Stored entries

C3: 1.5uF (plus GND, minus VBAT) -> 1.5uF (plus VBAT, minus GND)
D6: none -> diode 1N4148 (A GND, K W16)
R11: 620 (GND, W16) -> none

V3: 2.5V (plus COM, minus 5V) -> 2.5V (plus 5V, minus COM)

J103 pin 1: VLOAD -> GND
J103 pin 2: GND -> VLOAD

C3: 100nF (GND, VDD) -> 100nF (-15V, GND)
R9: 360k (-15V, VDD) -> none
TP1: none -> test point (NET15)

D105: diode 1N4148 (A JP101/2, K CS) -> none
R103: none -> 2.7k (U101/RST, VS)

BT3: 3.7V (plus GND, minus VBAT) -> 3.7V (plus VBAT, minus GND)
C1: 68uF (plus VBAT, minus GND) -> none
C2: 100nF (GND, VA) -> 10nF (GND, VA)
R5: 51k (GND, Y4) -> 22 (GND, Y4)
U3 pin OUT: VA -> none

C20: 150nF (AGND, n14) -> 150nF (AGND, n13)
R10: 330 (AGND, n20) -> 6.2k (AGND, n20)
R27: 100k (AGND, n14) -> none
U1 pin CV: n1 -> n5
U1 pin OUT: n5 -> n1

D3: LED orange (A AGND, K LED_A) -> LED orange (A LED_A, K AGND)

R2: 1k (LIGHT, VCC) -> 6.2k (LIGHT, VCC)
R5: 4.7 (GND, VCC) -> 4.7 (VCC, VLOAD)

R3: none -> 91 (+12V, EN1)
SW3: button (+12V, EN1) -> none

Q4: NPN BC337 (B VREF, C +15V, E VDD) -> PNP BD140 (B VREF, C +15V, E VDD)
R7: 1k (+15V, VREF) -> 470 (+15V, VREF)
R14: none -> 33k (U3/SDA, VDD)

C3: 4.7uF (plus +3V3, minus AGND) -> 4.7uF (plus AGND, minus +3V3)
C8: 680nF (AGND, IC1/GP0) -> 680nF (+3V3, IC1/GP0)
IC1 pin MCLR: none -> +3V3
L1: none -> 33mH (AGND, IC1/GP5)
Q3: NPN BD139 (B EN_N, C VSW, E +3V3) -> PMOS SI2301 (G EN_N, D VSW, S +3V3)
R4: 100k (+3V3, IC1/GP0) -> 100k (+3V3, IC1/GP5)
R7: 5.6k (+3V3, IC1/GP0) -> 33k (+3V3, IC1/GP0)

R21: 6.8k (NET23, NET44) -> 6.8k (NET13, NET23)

▶ Task description:
Read through the records above and copy the lines that contain "minus".

▶ Solution below:
C3: 1.5uF (plus GND, minus VBAT) -> 1.5uF (plus VBAT, minus GND)
V3: 2.5V (plus COM, minus 5V) -> 2.5V (plus 5V, minus COM)
BT3: 3.7V (plus GND, minus VBAT) -> 3.7V (plus VBAT, minus GND)
C1: 68uF (plus VBAT, minus GND) -> none
C3: 4.7uF (plus +3V3, minus AGND) -> 4.7uF (plus AGND, minus +3V3)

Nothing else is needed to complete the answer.